### REQUIREMENTS
Reproduce the data that begins with the line containing "What do you see at coordinates (872, 293)" and ends with the line containing "inspector (358, 2007)", including both of those lines.

(Records from a collection)
• • • •
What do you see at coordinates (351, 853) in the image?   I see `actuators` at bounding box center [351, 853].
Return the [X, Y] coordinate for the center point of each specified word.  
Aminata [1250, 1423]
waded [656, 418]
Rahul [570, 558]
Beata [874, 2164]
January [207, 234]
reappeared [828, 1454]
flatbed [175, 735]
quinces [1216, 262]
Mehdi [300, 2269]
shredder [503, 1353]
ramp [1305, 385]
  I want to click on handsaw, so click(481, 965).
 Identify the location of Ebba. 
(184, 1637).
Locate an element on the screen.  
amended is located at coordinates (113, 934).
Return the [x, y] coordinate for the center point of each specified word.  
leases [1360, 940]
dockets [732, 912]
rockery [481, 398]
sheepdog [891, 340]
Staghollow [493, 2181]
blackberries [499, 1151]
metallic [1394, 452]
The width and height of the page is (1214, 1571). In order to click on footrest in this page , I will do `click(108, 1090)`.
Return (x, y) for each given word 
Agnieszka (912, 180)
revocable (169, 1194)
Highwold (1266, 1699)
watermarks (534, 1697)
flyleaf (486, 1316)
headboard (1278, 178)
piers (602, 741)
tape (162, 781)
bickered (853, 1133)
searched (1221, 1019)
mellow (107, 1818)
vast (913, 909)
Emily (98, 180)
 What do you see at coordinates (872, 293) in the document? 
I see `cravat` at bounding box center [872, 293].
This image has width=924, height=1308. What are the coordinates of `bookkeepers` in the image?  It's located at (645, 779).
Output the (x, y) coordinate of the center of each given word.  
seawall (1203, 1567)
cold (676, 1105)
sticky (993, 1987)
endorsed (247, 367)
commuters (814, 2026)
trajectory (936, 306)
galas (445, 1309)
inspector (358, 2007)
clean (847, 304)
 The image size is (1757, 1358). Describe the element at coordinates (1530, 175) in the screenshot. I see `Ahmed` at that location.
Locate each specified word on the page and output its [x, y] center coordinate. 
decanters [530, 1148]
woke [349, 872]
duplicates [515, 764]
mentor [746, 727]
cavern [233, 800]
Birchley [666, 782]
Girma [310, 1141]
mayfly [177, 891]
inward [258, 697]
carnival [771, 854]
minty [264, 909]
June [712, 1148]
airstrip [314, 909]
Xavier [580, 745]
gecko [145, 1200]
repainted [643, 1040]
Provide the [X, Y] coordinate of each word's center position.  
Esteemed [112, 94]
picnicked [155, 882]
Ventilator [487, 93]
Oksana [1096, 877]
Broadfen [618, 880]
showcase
• • • •
### FINISHED EXERCISE
 What do you see at coordinates (872, 293) in the document? 
I see `cravat` at bounding box center [872, 293].
This image has width=924, height=1308. What are the coordinates of `bookkeepers` in the image?  It's located at (645, 779).
Output the (x, y) coordinate of the center of each given word.  
seawall (1203, 1567)
cold (676, 1105)
sticky (993, 1987)
endorsed (247, 367)
commuters (814, 2026)
trajectory (936, 306)
galas (445, 1309)
inspector (358, 2007)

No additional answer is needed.